[Opening Supplied records section]

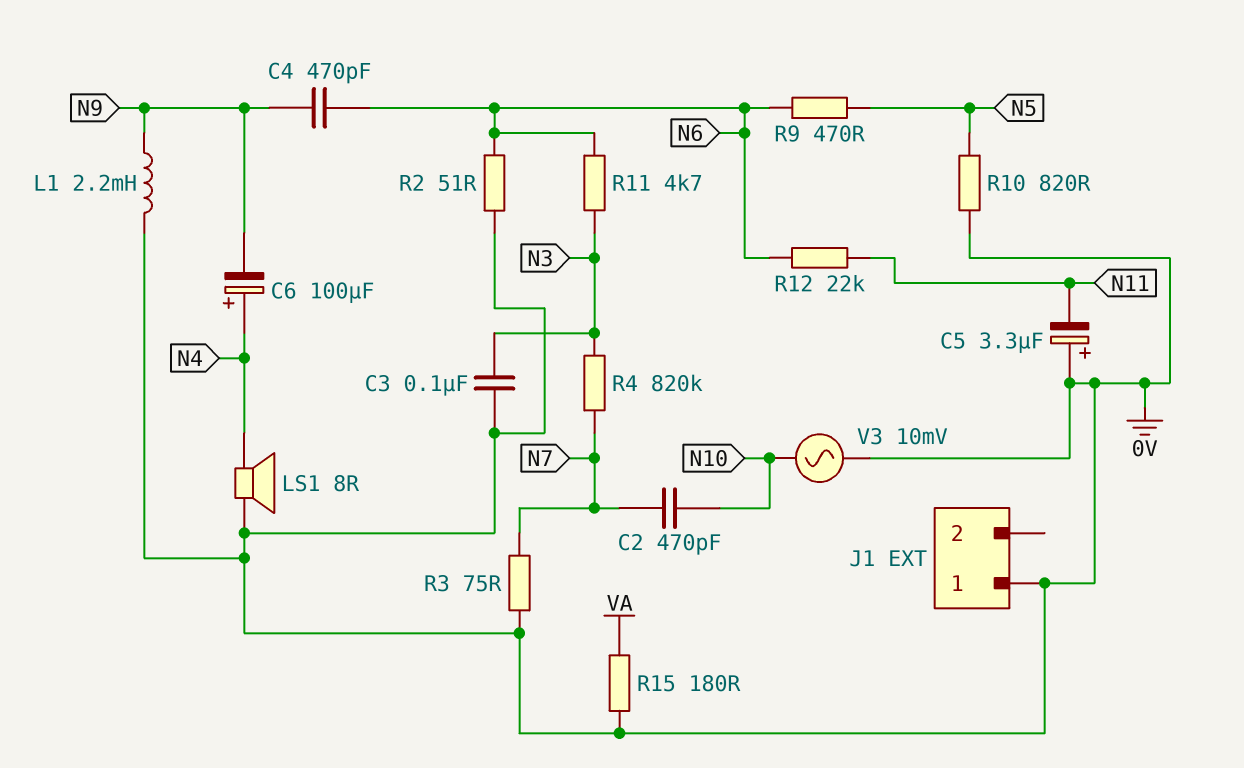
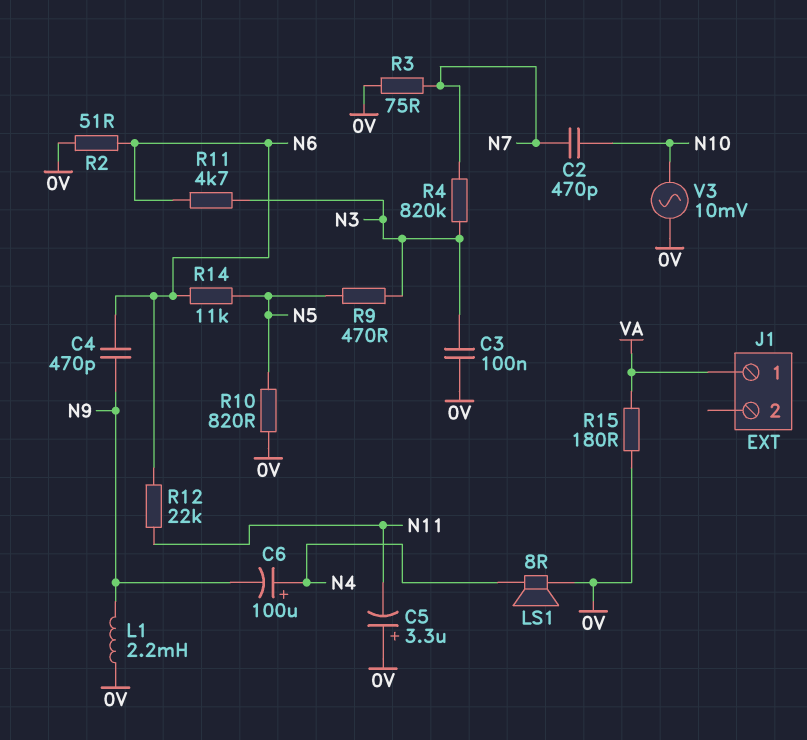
J1 pin 1: 0V -> VA
R9: 470 (N5, N6) -> 470 (N3, N5)
R14: none -> 11k (N5, N6)

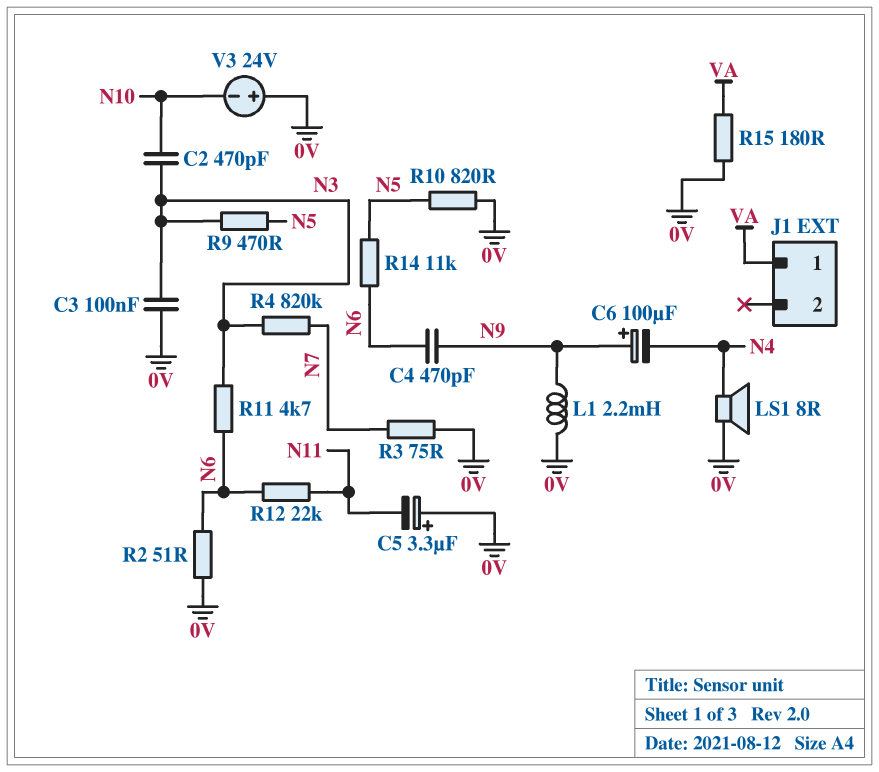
C2: 470pF (N7, N10) -> 470pF (N3, N10)
C6: 100uF (plus N4, minus N9) -> 100uF (plus N9, minus N4)
V3: AC 10mV (0V, N10) -> 24V (plus 0V, minus N10)

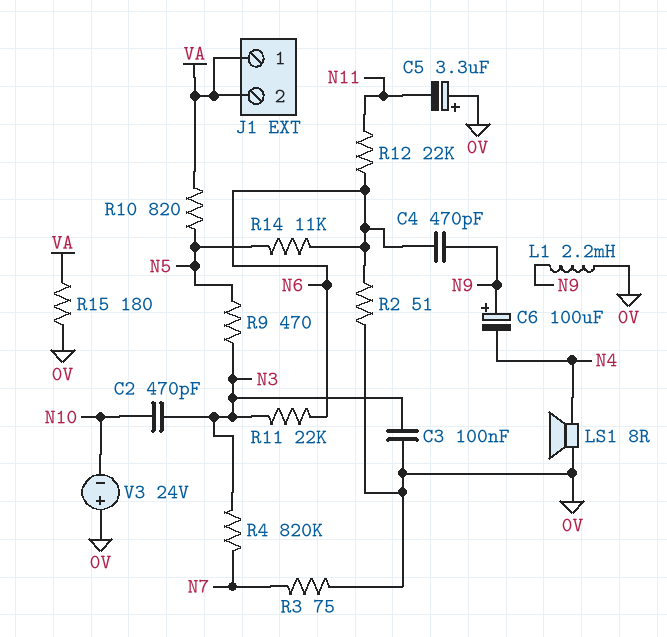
J1 pin 2: none -> VA
R10: 820 (0V, N5) -> 820 (N5, VA)
R11: 4.7k (N3, N6) -> 22k (N3, N6)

[Closing Supplied records section]

== Your task ==
Leave the pictures aside and transcribe only the lines from the one holding "V3: AC 10mV" through the final line of the records above.

== Written solution ==
V3: AC 10mV (0V, N10) -> 24V (plus 0V, minus N10)

J1 pin 2: none -> VA
R10: 820 (0V, N5) -> 820 (N5, VA)
R11: 4.7k (N3, N6) -> 22k (N3, N6)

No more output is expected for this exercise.